_AIM OF THE TASK_
Please find how many lines of the data contain the string "armchair", and respond with that number only.

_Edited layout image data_
[Start of section]

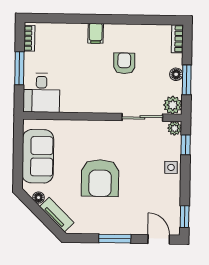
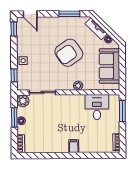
armchair: (124, 63) -> (55, 127), removed
window: (19, 68) -> (122, 111), moved
desk: (41, 93) -> (97, 107), moved
plant: (175, 128) -> (78, 86), moved
armchair: (100, 178) -> (69, 53), turned -125
window: (115, 239) -> (69, 14), moved

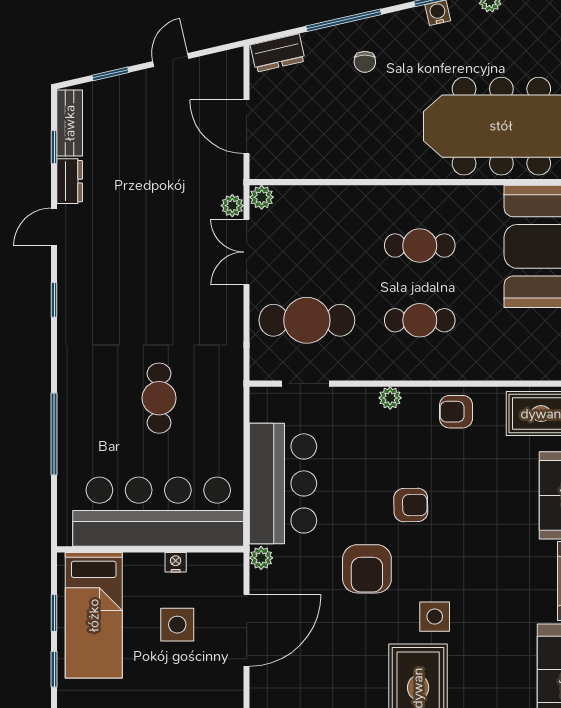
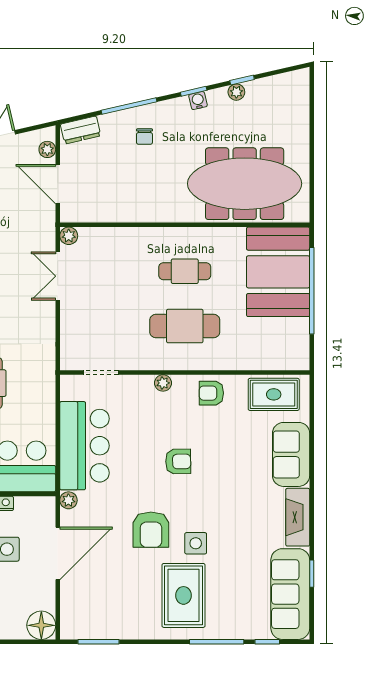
plant: (232, 206) -> (47, 149), moved
cafe table: (307, 320) -> (102, 326), removed
cafe table: (420, 320) -> (185, 326), width x1.37, depth x1.35
armchair: (367, 569) -> (151, 530), moved

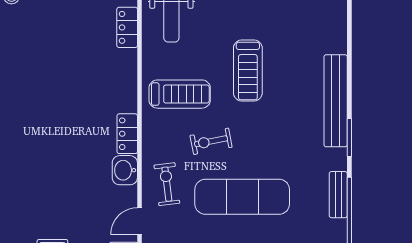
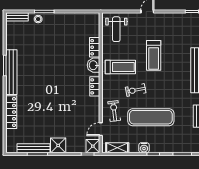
locker: (127, 27) -> (95, 47), moved
washbasin: (125, 170) -> (94, 65), moved

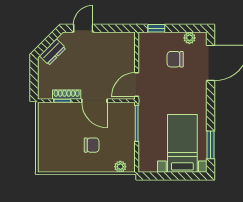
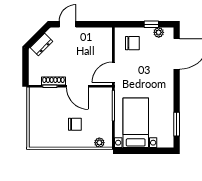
window: (156, 28) -> (151, 24), moved
chair: (175, 59) -> (132, 43), moved, turned 180
bed with nightstands: (182, 143) -> (136, 123), moved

[End of section]

_ANSWER SPACE_
3